[SOURCE MATERIAL Boundary: Start]

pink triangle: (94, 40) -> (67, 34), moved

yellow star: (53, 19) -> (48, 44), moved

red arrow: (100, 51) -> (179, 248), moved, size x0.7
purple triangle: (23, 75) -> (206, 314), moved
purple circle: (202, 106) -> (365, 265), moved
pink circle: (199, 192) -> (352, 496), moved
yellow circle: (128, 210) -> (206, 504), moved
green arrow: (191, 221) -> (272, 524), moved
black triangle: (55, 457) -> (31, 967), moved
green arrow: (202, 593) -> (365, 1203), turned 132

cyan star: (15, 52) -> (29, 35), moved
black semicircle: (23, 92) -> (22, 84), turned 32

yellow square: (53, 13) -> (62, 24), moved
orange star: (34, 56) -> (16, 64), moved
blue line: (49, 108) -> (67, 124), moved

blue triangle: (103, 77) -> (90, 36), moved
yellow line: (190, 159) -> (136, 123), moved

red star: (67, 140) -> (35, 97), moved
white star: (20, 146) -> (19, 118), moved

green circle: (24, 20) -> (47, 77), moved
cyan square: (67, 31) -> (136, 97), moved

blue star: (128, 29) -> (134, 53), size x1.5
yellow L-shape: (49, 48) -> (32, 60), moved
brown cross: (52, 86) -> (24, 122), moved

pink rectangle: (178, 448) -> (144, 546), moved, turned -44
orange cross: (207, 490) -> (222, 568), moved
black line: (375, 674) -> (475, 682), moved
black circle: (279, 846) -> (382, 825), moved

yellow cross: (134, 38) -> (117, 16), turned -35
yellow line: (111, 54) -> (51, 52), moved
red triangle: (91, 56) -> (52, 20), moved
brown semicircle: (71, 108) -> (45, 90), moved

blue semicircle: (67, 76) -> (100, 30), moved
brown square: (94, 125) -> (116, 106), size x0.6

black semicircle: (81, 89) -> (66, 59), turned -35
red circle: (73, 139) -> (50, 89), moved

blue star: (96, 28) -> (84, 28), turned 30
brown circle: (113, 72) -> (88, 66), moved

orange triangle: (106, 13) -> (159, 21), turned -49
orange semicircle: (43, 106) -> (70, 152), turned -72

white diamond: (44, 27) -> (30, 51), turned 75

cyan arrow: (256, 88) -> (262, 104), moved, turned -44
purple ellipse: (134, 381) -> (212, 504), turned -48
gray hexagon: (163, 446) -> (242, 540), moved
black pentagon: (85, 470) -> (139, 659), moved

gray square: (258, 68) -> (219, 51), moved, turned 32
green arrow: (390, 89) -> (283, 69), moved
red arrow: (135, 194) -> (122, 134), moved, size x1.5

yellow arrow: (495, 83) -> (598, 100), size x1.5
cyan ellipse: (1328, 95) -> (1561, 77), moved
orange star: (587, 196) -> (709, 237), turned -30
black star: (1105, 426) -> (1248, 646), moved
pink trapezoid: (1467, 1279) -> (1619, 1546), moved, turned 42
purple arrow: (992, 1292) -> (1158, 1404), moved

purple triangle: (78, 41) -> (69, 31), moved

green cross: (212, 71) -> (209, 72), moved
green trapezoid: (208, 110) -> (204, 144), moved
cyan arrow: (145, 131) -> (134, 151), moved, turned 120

[SOURCE MATERIAL Boundary: End]

• _TASK GOAL_
Please copy out each record, character for character.

• _YOUR SOLUTION_
pink triangle: (94, 40) -> (67, 34), moved

yellow star: (53, 19) -> (48, 44), moved

red arrow: (100, 51) -> (179, 248), moved, size x0.7
purple triangle: (23, 75) -> (206, 314), moved
purple circle: (202, 106) -> (365, 265), moved
pink circle: (199, 192) -> (352, 496), moved
yellow circle: (128, 210) -> (206, 504), moved
green arrow: (191, 221) -> (272, 524), moved
black triangle: (55, 457) -> (31, 967), moved
green arrow: (202, 593) -> (365, 1203), turned 132

cyan star: (15, 52) -> (29, 35), moved
black semicircle: (23, 92) -> (22, 84), turned 32

yellow square: (53, 13) -> (62, 24), moved
orange star: (34, 56) -> (16, 64), moved
blue line: (49, 108) -> (67, 124), moved

blue triangle: (103, 77) -> (90, 36), moved
yellow line: (190, 159) -> (136, 123), moved

red star: (67, 140) -> (35, 97), moved
white star: (20, 146) -> (19, 118), moved

green circle: (24, 20) -> (47, 77), moved
cyan square: (67, 31) -> (136, 97), moved

blue star: (128, 29) -> (134, 53), size x1.5
yellow L-shape: (49, 48) -> (32, 60), moved
brown cross: (52, 86) -> (24, 122), moved

pink rectangle: (178, 448) -> (144, 546), moved, turned -44
orange cross: (207, 490) -> (222, 568), moved
black line: (375, 674) -> (475, 682), moved
black circle: (279, 846) -> (382, 825), moved

yellow cross: (134, 38) -> (117, 16), turned -35
yellow line: (111, 54) -> (51, 52), moved
red triangle: (91, 56) -> (52, 20), moved
brown semicircle: (71, 108) -> (45, 90), moved

blue semicircle: (67, 76) -> (100, 30), moved
brown square: (94, 125) -> (116, 106), size x0.6

black semicircle: (81, 89) -> (66, 59), turned -35
red circle: (73, 139) -> (50, 89), moved

blue star: (96, 28) -> (84, 28), turned 30
brown circle: (113, 72) -> (88, 66), moved

orange triangle: (106, 13) -> (159, 21), turned -49
orange semicircle: (43, 106) -> (70, 152), turned -72

white diamond: (44, 27) -> (30, 51), turned 75

cyan arrow: (256, 88) -> (262, 104), moved, turned -44
purple ellipse: (134, 381) -> (212, 504), turned -48
gray hexagon: (163, 446) -> (242, 540), moved
black pentagon: (85, 470) -> (139, 659), moved

gray square: (258, 68) -> (219, 51), moved, turned 32
green arrow: (390, 89) -> (283, 69), moved
red arrow: (135, 194) -> (122, 134), moved, size x1.5

yellow arrow: (495, 83) -> (598, 100), size x1.5
cyan ellipse: (1328, 95) -> (1561, 77), moved
orange star: (587, 196) -> (709, 237), turned -30
black star: (1105, 426) -> (1248, 646), moved
pink trapezoid: (1467, 1279) -> (1619, 1546), moved, turned 42
purple arrow: (992, 1292) -> (1158, 1404), moved

purple triangle: (78, 41) -> (69, 31), moved

green cross: (212, 71) -> (209, 72), moved
green trapezoid: (208, 110) -> (204, 144), moved
cyan arrow: (145, 131) -> (134, 151), moved, turned 120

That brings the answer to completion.